__Instructions to follow__. Nothing in the records should differ when they are repeated. Restate them word for word.

__Excerpts from a dataset__.
[Start of section]

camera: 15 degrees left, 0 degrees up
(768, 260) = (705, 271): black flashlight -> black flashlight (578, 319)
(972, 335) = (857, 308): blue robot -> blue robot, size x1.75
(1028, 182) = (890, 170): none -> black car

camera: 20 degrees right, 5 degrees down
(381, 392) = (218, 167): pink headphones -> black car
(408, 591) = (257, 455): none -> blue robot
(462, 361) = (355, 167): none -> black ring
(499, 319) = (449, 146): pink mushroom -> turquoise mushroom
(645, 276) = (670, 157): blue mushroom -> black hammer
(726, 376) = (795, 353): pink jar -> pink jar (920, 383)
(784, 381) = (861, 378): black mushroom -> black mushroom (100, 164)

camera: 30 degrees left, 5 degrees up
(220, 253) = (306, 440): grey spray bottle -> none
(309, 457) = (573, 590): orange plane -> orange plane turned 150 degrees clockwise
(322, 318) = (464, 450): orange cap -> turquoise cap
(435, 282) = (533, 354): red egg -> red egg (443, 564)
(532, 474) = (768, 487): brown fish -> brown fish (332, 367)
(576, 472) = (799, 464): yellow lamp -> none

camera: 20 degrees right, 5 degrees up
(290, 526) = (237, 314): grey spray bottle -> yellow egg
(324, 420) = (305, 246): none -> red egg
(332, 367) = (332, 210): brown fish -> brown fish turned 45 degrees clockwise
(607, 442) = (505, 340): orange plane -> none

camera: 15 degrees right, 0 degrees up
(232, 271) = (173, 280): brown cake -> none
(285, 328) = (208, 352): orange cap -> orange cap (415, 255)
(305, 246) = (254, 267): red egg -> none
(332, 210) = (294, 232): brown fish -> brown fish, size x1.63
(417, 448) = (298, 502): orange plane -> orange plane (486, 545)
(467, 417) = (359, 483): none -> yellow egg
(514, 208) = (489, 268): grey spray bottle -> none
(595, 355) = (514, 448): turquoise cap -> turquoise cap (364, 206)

[End of section]

__Response box__.
camera: 15 degrees left, 0 degrees up
(768, 260) = (705, 271): black flashlight -> black flashlight (578, 319)
(972, 335) = (857, 308): blue robot -> blue robot, size x1.75
(1028, 182) = (890, 170): none -> black car

camera: 20 degrees right, 5 degrees down
(381, 392) = (218, 167): pink headphones -> black car
(408, 591) = (257, 455): none -> blue robot
(462, 361) = (355, 167): none -> black ring
(499, 319) = (449, 146): pink mushroom -> turquoise mushroom
(645, 276) = (670, 157): blue mushroom -> black hammer
(726, 376) = (795, 353): pink jar -> pink jar (920, 383)
(784, 381) = (861, 378): black mushroom -> black mushroom (100, 164)

camera: 30 degrees left, 5 degrees up
(220, 253) = (306, 440): grey spray bottle -> none
(309, 457) = (573, 590): orange plane -> orange plane turned 150 degrees clockwise
(322, 318) = (464, 450): orange cap -> turquoise cap
(435, 282) = (533, 354): red egg -> red egg (443, 564)
(532, 474) = (768, 487): brown fish -> brown fish (332, 367)
(576, 472) = (799, 464): yellow lamp -> none

camera: 20 degrees right, 5 degrees up
(290, 526) = (237, 314): grey spray bottle -> yellow egg
(324, 420) = (305, 246): none -> red egg
(332, 367) = (332, 210): brown fish -> brown fish turned 45 degrees clockwise
(607, 442) = (505, 340): orange plane -> none

camera: 15 degrees right, 0 degrees up
(232, 271) = (173, 280): brown cake -> none
(285, 328) = (208, 352): orange cap -> orange cap (415, 255)
(305, 246) = (254, 267): red egg -> none
(332, 210) = (294, 232): brown fish -> brown fish, size x1.63
(417, 448) = (298, 502): orange plane -> orange plane (486, 545)
(467, 417) = (359, 483): none -> yellow egg
(514, 208) = (489, 268): grey spray bottle -> none
(595, 355) = (514, 448): turquoise cap -> turquoise cap (364, 206)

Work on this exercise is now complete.